-- DIRECTION --
Locate each line below containing the string "instrumentName", and copy all of those lines.

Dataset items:
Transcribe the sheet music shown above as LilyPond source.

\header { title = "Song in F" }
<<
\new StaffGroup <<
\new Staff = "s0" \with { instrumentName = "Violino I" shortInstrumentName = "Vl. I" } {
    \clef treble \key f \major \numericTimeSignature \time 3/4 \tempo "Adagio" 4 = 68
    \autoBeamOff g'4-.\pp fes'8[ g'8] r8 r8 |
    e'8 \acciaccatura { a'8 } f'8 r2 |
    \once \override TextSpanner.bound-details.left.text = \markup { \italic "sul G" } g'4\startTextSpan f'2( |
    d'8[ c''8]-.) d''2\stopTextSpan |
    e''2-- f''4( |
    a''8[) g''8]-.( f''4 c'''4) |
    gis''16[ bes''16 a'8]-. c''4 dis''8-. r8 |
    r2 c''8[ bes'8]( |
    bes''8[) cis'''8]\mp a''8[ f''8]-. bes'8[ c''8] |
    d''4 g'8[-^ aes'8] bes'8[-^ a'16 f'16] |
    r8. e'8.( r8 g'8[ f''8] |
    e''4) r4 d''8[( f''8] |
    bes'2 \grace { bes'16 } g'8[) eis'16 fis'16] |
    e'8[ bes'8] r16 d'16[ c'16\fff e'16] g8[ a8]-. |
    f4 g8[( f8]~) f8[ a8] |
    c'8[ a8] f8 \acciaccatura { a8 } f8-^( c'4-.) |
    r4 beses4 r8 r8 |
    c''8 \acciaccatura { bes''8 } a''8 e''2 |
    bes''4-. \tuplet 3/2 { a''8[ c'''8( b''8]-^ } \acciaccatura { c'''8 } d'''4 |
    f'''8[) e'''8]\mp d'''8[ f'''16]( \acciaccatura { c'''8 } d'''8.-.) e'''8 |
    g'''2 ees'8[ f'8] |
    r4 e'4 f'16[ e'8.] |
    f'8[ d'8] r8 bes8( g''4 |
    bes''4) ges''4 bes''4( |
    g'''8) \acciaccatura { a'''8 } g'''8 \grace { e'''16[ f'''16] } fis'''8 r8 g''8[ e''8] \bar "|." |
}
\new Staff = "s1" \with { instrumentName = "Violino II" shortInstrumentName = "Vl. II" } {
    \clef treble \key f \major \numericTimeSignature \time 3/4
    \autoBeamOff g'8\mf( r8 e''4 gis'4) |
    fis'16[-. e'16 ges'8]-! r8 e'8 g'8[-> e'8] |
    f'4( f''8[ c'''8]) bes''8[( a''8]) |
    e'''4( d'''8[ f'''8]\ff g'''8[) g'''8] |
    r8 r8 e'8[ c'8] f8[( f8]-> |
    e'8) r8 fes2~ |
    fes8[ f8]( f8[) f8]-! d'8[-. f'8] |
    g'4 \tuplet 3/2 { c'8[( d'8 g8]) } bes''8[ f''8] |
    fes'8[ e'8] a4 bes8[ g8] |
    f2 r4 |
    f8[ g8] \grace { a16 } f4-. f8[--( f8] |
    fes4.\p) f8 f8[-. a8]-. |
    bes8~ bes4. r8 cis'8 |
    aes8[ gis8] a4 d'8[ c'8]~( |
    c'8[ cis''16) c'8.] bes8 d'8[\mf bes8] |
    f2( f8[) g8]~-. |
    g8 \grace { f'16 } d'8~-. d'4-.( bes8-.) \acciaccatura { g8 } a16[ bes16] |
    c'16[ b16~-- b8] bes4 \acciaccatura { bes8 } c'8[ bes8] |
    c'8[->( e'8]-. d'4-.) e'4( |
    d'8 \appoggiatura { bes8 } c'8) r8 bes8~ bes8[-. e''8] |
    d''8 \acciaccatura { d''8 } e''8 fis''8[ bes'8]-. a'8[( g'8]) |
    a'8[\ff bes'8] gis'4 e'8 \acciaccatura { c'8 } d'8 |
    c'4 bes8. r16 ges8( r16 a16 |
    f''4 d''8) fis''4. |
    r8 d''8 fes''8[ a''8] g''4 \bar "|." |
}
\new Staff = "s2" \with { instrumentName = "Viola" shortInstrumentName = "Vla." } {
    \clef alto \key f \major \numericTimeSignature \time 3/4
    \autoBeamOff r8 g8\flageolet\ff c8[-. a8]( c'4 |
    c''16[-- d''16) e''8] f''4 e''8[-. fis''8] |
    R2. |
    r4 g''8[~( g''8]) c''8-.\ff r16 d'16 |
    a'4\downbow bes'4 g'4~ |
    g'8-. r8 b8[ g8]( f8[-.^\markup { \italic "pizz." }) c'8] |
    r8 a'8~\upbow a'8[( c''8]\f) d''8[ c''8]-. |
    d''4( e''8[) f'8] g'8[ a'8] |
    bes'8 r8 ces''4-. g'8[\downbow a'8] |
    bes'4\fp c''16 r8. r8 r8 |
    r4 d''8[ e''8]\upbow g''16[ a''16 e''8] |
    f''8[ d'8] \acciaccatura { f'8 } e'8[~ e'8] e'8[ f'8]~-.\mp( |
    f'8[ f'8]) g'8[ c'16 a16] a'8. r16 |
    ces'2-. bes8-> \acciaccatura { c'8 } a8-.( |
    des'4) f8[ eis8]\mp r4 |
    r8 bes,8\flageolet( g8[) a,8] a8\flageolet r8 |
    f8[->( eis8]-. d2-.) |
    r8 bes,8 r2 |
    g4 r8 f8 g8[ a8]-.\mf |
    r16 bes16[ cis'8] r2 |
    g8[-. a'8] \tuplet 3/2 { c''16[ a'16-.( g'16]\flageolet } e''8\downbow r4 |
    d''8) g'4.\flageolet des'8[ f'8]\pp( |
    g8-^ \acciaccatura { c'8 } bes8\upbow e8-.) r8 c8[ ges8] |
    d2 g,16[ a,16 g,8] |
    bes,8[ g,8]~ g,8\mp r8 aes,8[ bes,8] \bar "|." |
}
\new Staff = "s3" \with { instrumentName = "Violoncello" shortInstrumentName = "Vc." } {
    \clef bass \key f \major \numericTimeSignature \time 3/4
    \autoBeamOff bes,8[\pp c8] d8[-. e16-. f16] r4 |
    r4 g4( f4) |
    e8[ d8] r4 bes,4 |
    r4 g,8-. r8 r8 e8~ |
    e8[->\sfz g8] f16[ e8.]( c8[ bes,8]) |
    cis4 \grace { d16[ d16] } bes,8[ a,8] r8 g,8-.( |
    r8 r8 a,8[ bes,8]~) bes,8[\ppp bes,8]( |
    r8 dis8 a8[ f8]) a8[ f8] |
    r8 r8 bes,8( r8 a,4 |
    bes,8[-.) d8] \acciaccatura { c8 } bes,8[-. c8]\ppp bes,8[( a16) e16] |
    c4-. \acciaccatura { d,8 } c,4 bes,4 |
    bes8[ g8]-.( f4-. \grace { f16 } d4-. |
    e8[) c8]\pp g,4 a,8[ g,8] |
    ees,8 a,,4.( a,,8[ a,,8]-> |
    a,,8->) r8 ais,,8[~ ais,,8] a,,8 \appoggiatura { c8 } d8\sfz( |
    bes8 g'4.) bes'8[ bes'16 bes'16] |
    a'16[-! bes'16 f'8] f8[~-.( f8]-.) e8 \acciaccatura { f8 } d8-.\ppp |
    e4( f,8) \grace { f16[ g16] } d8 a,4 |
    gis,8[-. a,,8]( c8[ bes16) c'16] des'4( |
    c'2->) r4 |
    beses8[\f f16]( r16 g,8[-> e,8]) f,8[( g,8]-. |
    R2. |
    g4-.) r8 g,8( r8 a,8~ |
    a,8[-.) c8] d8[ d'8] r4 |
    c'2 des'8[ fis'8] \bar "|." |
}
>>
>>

-- FULL ANSWER --
\new Staff = "s0" \with { instrumentName = "Violino I" shortInstrumentName = "Vl. I" } {
\new Staff = "s1" \with { instrumentName = "Violino II" shortInstrumentName = "Vl. II" } {
\new Staff = "s2" \with { instrumentName = "Viola" shortInstrumentName = "Vla." } {
\new Staff = "s3" \with { instrumentName = "Violoncello" shortInstrumentName = "Vc." } {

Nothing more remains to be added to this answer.